▶ **WORK TO COMPLETE**
Start at the line in the entries below that contains "U6: XNOR 74HC266", stop at the line that contains "U15: NAND CD4011", and output exactly the lines in that span, both ends included.

(Records from a data source)
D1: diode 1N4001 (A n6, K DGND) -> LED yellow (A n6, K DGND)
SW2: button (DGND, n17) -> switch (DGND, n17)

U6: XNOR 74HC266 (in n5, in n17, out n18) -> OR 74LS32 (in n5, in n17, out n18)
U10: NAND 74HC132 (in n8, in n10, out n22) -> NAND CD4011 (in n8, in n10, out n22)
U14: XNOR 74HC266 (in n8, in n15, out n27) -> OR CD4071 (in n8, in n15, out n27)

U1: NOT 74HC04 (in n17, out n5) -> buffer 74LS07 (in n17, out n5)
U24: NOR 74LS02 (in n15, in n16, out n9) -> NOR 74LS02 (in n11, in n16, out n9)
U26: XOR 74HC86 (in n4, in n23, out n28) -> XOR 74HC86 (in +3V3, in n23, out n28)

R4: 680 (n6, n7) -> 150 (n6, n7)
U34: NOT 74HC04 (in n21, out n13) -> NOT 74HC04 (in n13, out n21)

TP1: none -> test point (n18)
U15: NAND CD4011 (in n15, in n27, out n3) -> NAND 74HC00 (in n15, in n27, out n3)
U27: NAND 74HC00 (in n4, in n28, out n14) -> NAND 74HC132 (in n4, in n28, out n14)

▶ **RESULT**
U6: XNOR 74HC266 (in n5, in n17, out n18) -> OR 74LS32 (in n5, in n17, out n18)
U10: NAND 74HC132 (in n8, in n10, out n22) -> NAND CD4011 (in n8, in n10, out n22)
U14: XNOR 74HC266 (in n8, in n15, out n27) -> OR CD4071 (in n8, in n15, out n27)

U1: NOT 74HC04 (in n17, out n5) -> buffer 74LS07 (in n17, out n5)
U24: NOR 74LS02 (in n15, in n16, out n9) -> NOR 74LS02 (in n11, in n16, out n9)
U26: XOR 74HC86 (in n4, in n23, out n28) -> XOR 74HC86 (in +3V3, in n23, out n28)

R4: 680 (n6, n7) -> 150 (n6, n7)
U34: NOT 74HC04 (in n21, out n13) -> NOT 74HC04 (in n13, out n21)

TP1: none -> test point (n18)
U15: NAND CD4011 (in n15, in n27, out n3) -> NAND 74HC00 (in n15, in n27, out n3)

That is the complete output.